■ **Work instruction**
In the entries that follow, find the word "yellow" and report each line it is on.

Source data

────────────────

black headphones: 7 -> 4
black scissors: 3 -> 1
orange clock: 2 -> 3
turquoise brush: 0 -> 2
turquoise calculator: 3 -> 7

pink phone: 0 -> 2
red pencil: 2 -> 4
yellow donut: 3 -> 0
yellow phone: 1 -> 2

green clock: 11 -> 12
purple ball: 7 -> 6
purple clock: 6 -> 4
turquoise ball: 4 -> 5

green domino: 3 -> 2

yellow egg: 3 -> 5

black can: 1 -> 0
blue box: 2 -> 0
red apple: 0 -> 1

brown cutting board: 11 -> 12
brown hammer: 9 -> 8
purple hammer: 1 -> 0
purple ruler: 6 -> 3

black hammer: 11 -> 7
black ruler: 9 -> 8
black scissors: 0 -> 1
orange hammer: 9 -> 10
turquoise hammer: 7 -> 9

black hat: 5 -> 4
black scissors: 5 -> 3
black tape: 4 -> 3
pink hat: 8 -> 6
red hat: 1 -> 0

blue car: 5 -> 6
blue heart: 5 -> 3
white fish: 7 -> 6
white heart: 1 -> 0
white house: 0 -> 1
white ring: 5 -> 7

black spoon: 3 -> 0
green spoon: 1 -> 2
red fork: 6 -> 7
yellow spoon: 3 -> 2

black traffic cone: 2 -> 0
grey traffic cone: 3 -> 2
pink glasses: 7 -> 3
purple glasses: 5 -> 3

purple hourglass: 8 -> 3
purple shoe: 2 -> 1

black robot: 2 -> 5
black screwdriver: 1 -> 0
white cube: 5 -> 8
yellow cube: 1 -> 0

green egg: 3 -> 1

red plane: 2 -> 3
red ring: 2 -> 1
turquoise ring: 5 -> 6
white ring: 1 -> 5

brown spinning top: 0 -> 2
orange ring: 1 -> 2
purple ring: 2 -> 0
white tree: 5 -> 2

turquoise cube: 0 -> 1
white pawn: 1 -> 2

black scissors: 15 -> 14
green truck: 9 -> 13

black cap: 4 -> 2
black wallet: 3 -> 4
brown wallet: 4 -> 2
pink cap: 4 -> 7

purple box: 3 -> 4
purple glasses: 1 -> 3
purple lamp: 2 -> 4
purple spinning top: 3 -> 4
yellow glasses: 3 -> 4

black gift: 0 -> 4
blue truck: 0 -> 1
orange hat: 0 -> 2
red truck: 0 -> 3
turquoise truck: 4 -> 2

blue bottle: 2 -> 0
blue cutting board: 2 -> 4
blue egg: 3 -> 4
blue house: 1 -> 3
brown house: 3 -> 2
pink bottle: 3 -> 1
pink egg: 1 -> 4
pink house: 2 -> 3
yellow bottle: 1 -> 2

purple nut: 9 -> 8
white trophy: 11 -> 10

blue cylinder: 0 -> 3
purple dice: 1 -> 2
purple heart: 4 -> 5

────────────────

■ **Written solution**
yellow donut: 3 -> 0
yellow phone: 1 -> 2
yellow egg: 3 -> 5
yellow spoon: 3 -> 2
yellow cube: 1 -> 0
yellow glasses: 3 -> 4
yellow bottle: 1 -> 2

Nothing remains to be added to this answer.